---- Data

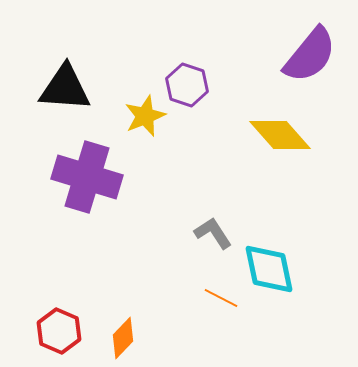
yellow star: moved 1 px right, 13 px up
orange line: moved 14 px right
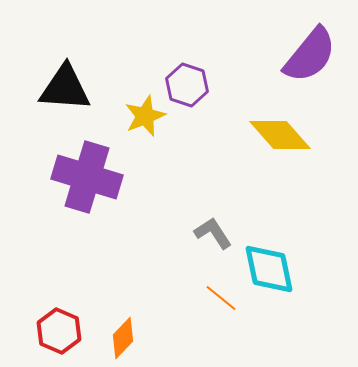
orange line: rotated 12 degrees clockwise
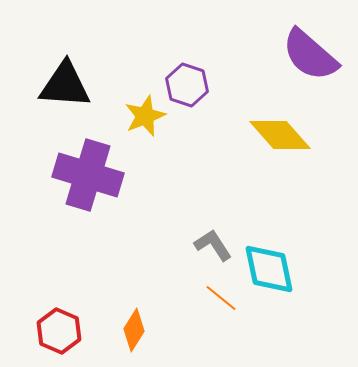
purple semicircle: rotated 92 degrees clockwise
black triangle: moved 3 px up
purple cross: moved 1 px right, 2 px up
gray L-shape: moved 12 px down
orange diamond: moved 11 px right, 8 px up; rotated 12 degrees counterclockwise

--------

Short exercise: Return every line of text from the items above word for word, leaving out the pictures.

Finished exercise:
yellow star: moved 1 px right, 13 px up
orange line: moved 14 px right
orange line: rotated 12 degrees clockwise
purple semicircle: rotated 92 degrees clockwise
black triangle: moved 3 px up
purple cross: moved 1 px right, 2 px up
gray L-shape: moved 12 px down
orange diamond: moved 11 px right, 8 px up; rotated 12 degrees counterclockwise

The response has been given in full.